> [Task]: Could you please retype the records exactly, minus their pictures?

BEGIN Provided data

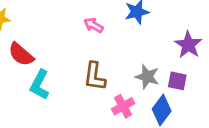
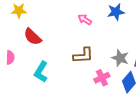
brown L-shape: (95, 76) -> (83, 55), turned -105
cyan L-shape: (40, 85) -> (41, 72), moved

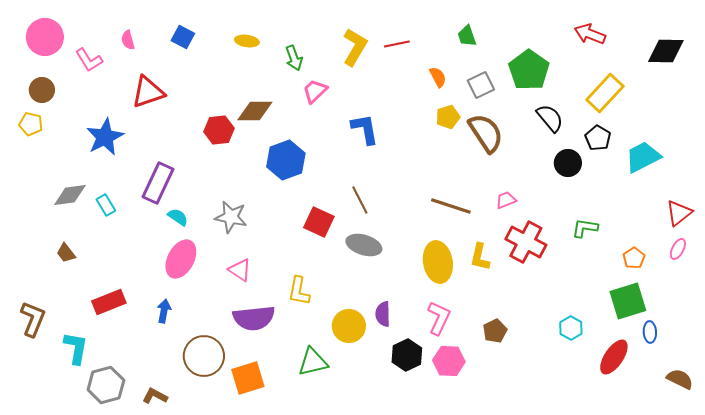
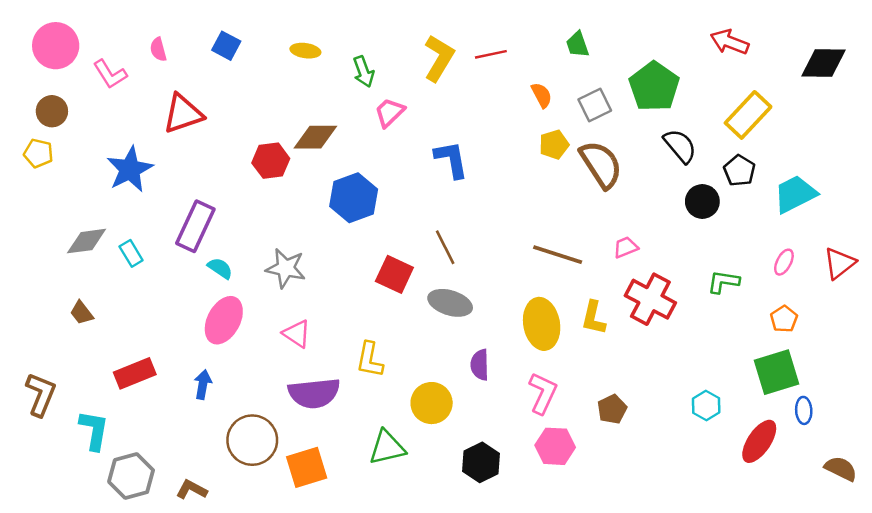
pink ellipse: (678, 249) -> (784, 262), moved
purple semicircle: (383, 314) -> (480, 365), moved
black hexagon: (407, 355) -> (481, 462), moved

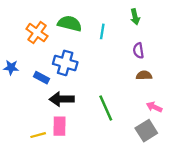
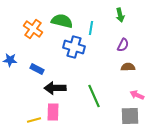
purple semicircle: (138, 51) -> (123, 45), turned -144
blue cross: (65, 63) -> (74, 47), moved
gray square: (146, 131) -> (130, 116), turned 30

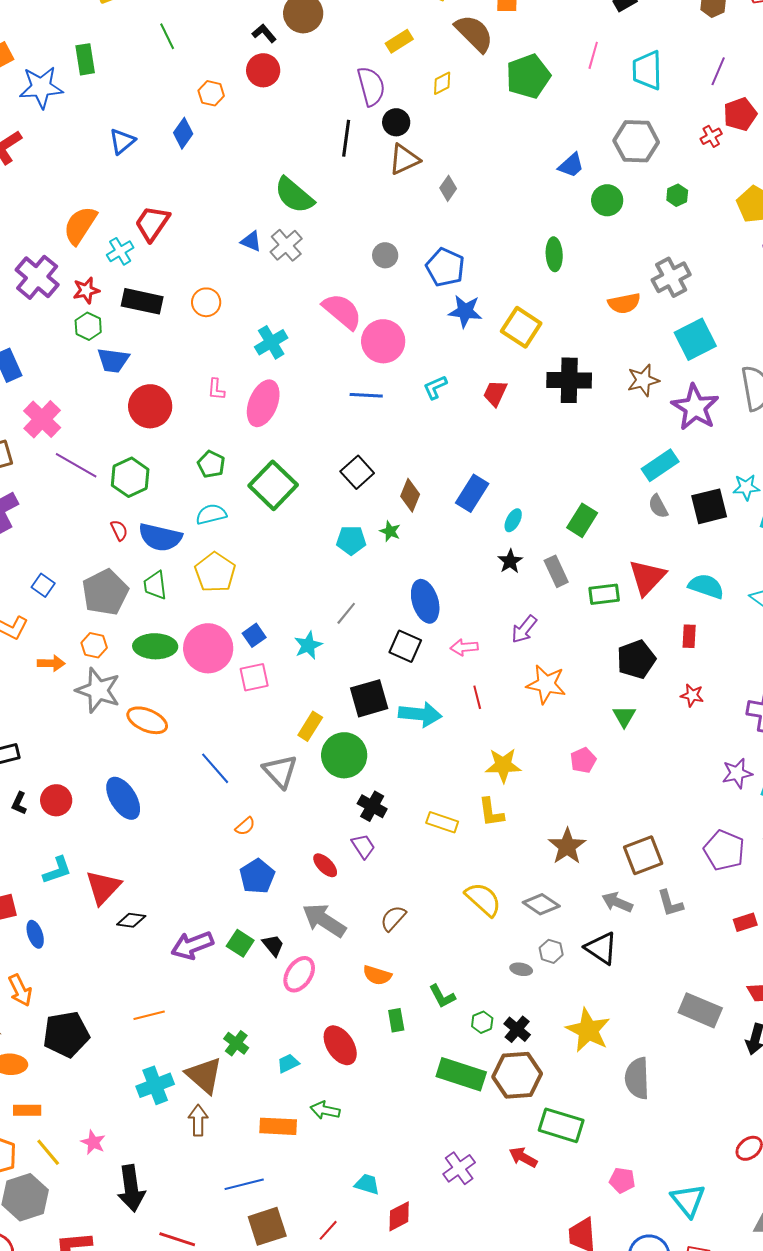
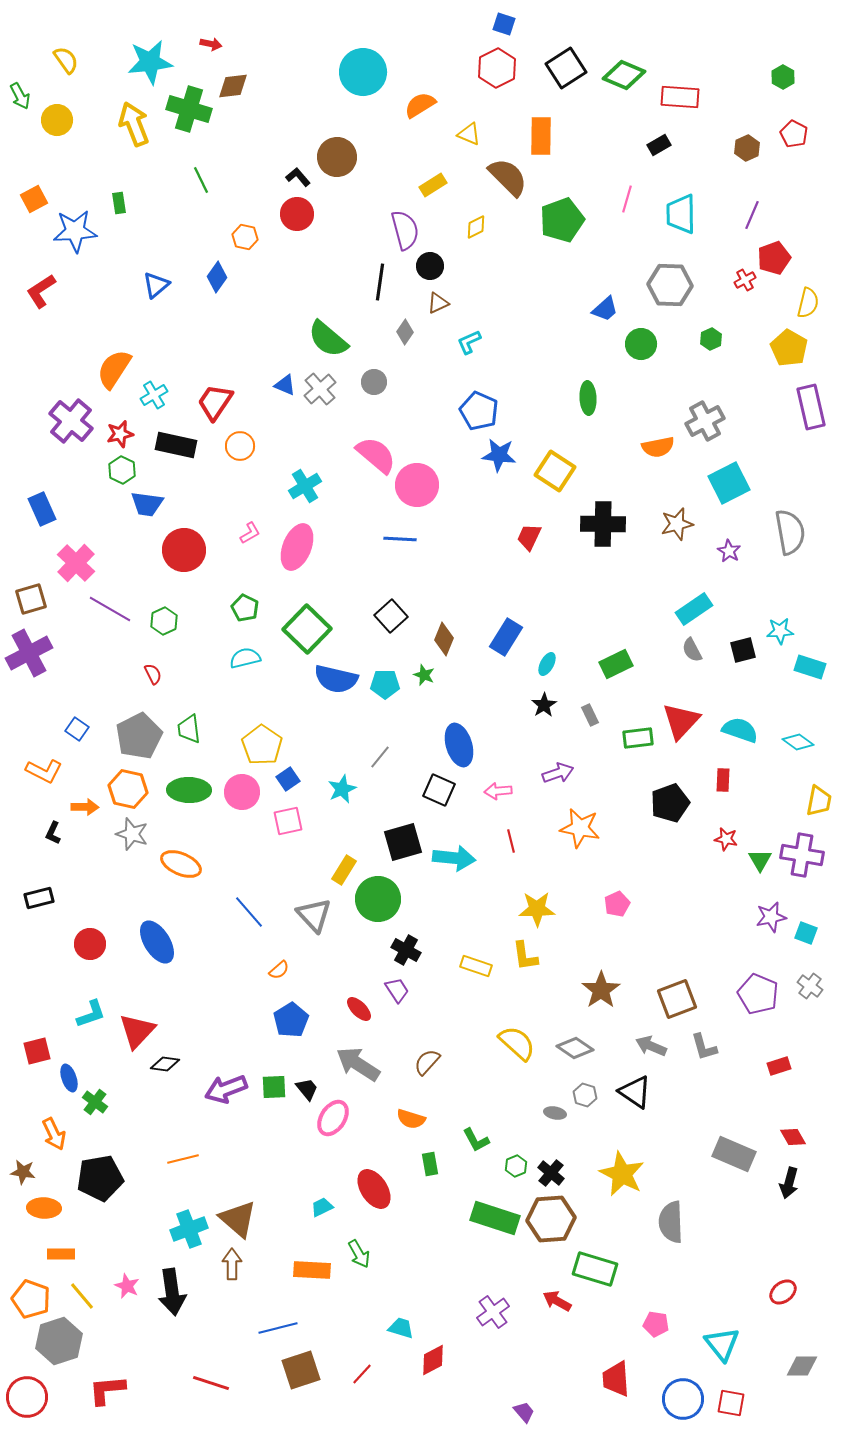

END Provided data

> [Answer area]:
brown L-shape: (95, 76) -> (83, 55), turned -105
cyan L-shape: (40, 85) -> (41, 72), moved

pink ellipse: (678, 249) -> (784, 262), moved
purple semicircle: (383, 314) -> (480, 365), moved
black hexagon: (407, 355) -> (481, 462), moved

purple semicircle: (138, 51) -> (123, 45), turned -144
blue cross: (65, 63) -> (74, 47), moved
gray square: (146, 131) -> (130, 116), turned 30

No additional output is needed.